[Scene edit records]
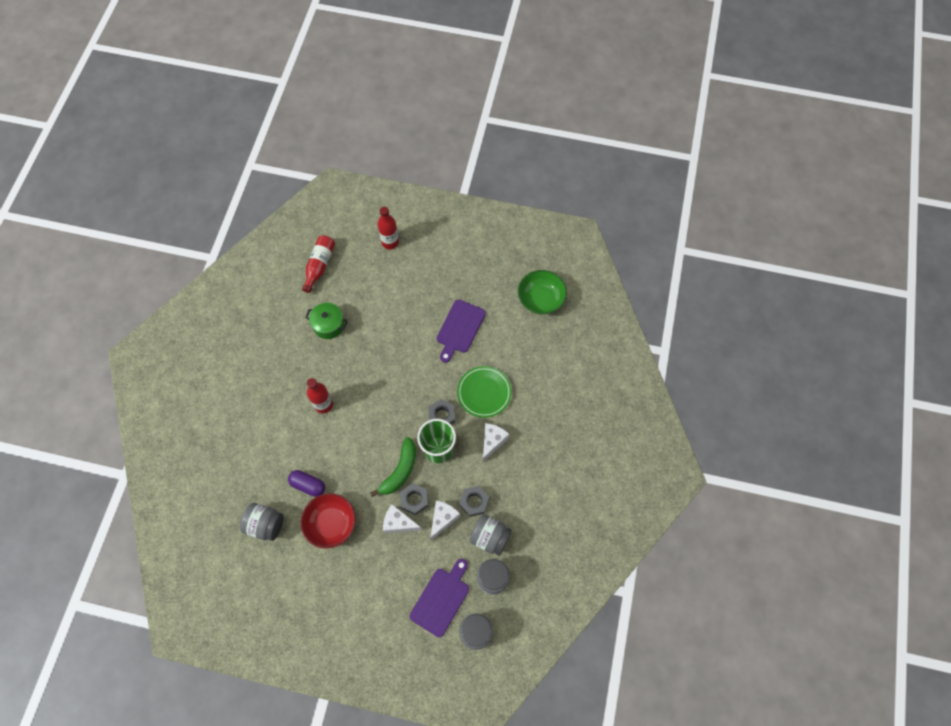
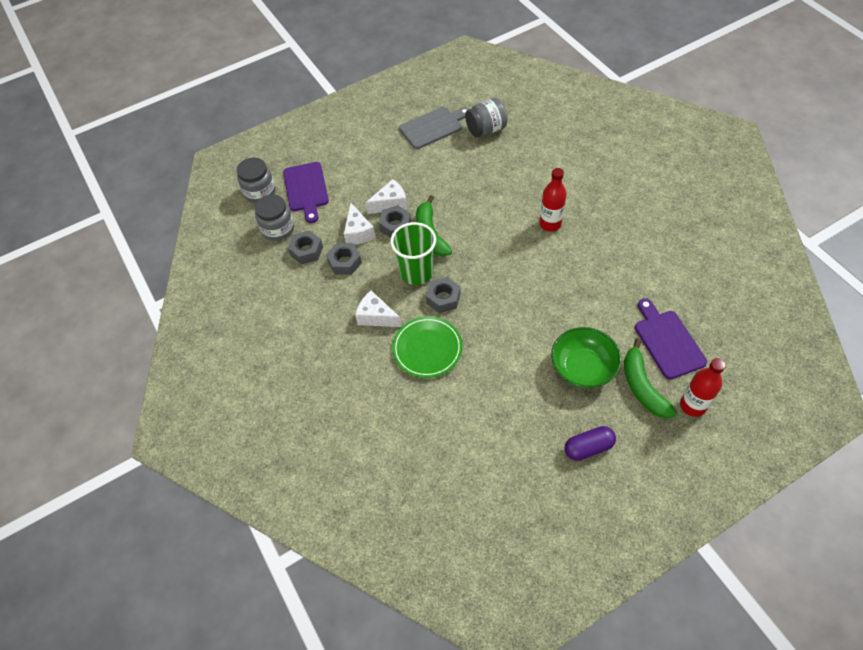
camera: 140 degrees right, 10 degrees down
(295, 568) = (433, 127): none -> grey cutting board
(308, 485) = (488, 171): purple capsule -> purple capsule (588, 448)
(319, 266) = (717, 320): red bottle -> none
(329, 325) = (633, 280): green pot -> none
(331, 524) = (440, 165): red bowl -> none
(400, 271) = (642, 386): none -> green banana
(460, 328) = (516, 385): purple cutting board -> purple cutting board (667, 341)
(490, 537) = (306, 251): grey jar -> grey nut
(492, 441) = (376, 317): white cheese -> white cheese turned 135 degrees clockwise
(541, 299) = (470, 494): green bowl -> green bowl (582, 368)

## EXERCISE REQUIREMENTS:
Return every record exactly, without the pictures.

## RESPONSE TO THIS TASK:
camera: 140 degrees right, 10 degrees down
(295, 568) = (433, 127): none -> grey cutting board
(308, 485) = (488, 171): purple capsule -> purple capsule (588, 448)
(319, 266) = (717, 320): red bottle -> none
(329, 325) = (633, 280): green pot -> none
(331, 524) = (440, 165): red bowl -> none
(400, 271) = (642, 386): none -> green banana
(460, 328) = (516, 385): purple cutting board -> purple cutting board (667, 341)
(490, 537) = (306, 251): grey jar -> grey nut
(492, 441) = (376, 317): white cheese -> white cheese turned 135 degrees clockwise
(541, 299) = (470, 494): green bowl -> green bowl (582, 368)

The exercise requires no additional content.